YOUR TASK: Every line with the string "centre" must be copied from the entries below.
.....
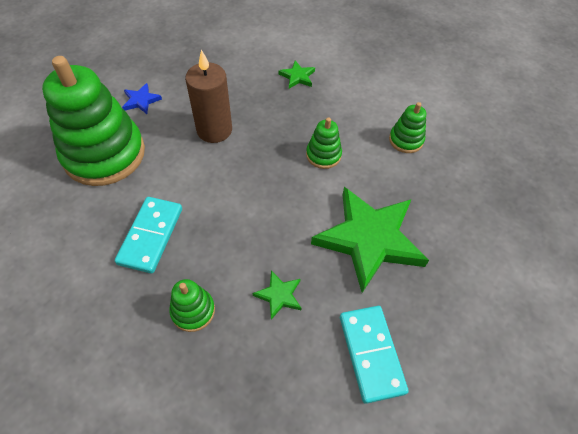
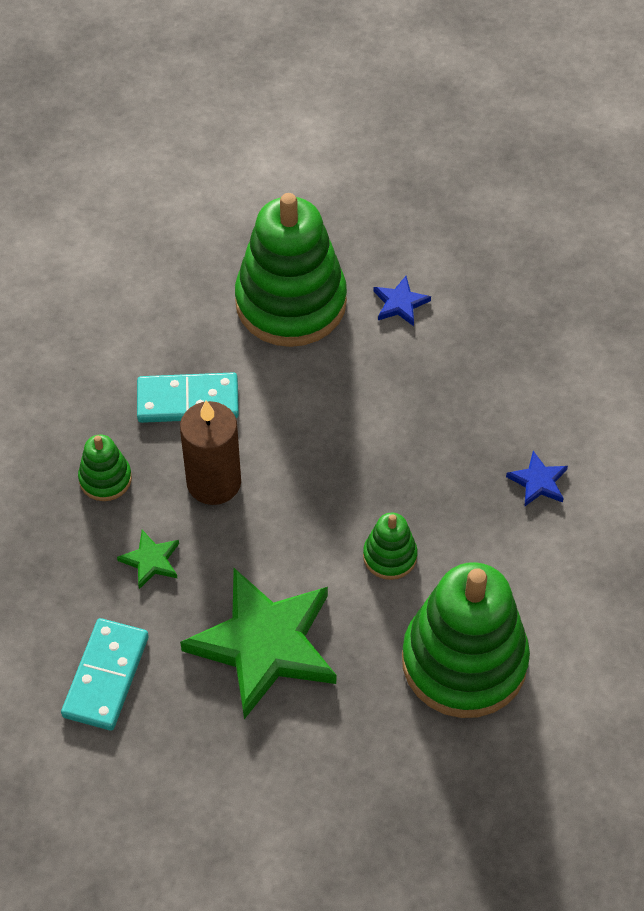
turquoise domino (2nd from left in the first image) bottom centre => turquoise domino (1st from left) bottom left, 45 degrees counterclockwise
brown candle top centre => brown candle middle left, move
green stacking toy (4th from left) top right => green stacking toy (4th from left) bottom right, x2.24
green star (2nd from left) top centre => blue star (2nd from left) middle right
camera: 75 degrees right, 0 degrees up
.....
EXERCISE RESPONSE:
turquoise domino (2nd from left in the first image) bottom centre => turquoise domino (1st from left) bottom left, 45 degrees counterclockwise
brown candle top centre => brown candle middle left, move
green star (2nd from left) top centre => blue star (2nd from left) middle right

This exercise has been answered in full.